--- DATA FOR THIS EXERCISE ---
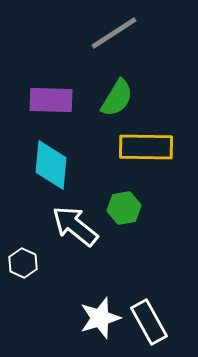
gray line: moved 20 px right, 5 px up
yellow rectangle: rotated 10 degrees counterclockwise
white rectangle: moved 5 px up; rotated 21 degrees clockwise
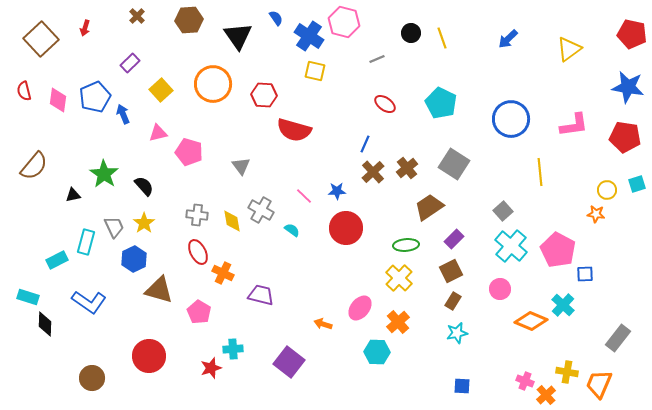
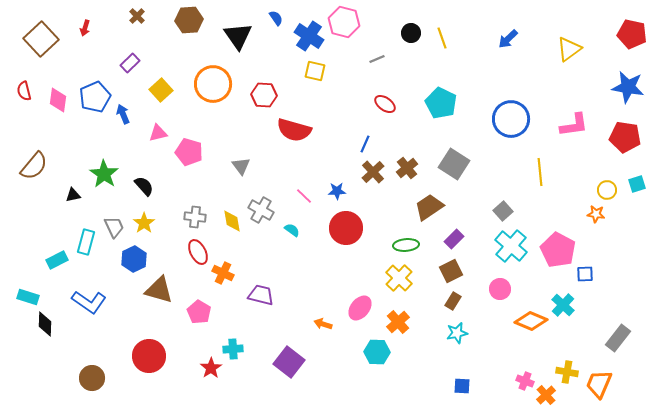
gray cross at (197, 215): moved 2 px left, 2 px down
red star at (211, 368): rotated 15 degrees counterclockwise
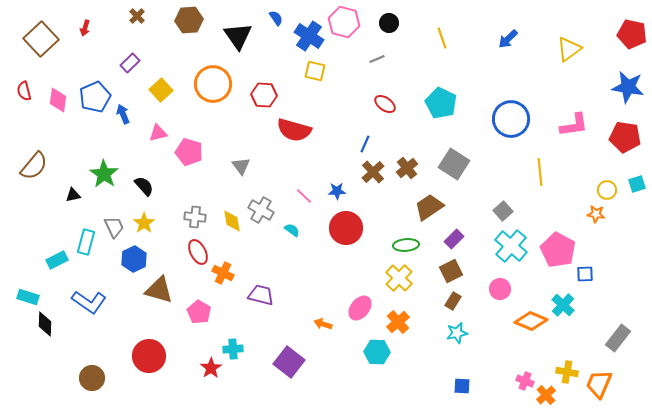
black circle at (411, 33): moved 22 px left, 10 px up
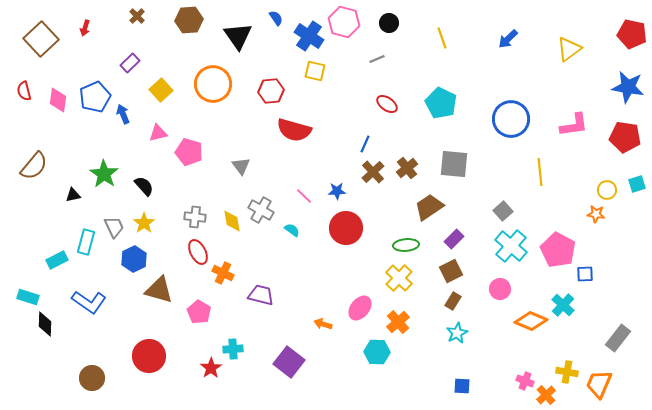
red hexagon at (264, 95): moved 7 px right, 4 px up; rotated 10 degrees counterclockwise
red ellipse at (385, 104): moved 2 px right
gray square at (454, 164): rotated 28 degrees counterclockwise
cyan star at (457, 333): rotated 15 degrees counterclockwise
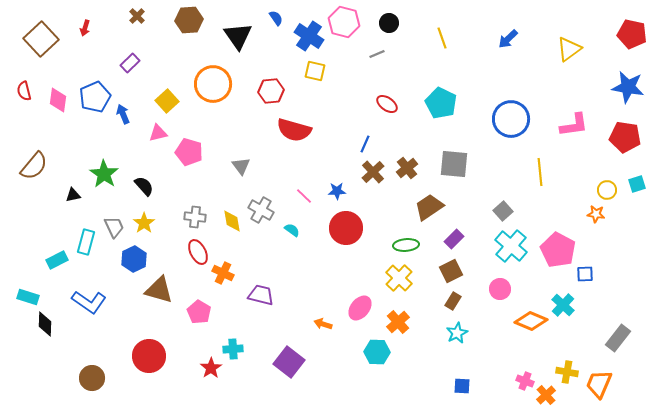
gray line at (377, 59): moved 5 px up
yellow square at (161, 90): moved 6 px right, 11 px down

--- EXERCISE DESCRIPTION ---
Copy the rows from the very first one through the line that contains "black circle at", keeping every line word for word and leaving out the pictures.

--- TASK SOLUTION ---
gray line: moved 20 px right, 5 px up
yellow rectangle: rotated 10 degrees counterclockwise
white rectangle: moved 5 px up; rotated 21 degrees clockwise
gray cross at (197, 215): moved 2 px left, 2 px down
red star at (211, 368): rotated 15 degrees counterclockwise
black circle at (411, 33): moved 22 px left, 10 px up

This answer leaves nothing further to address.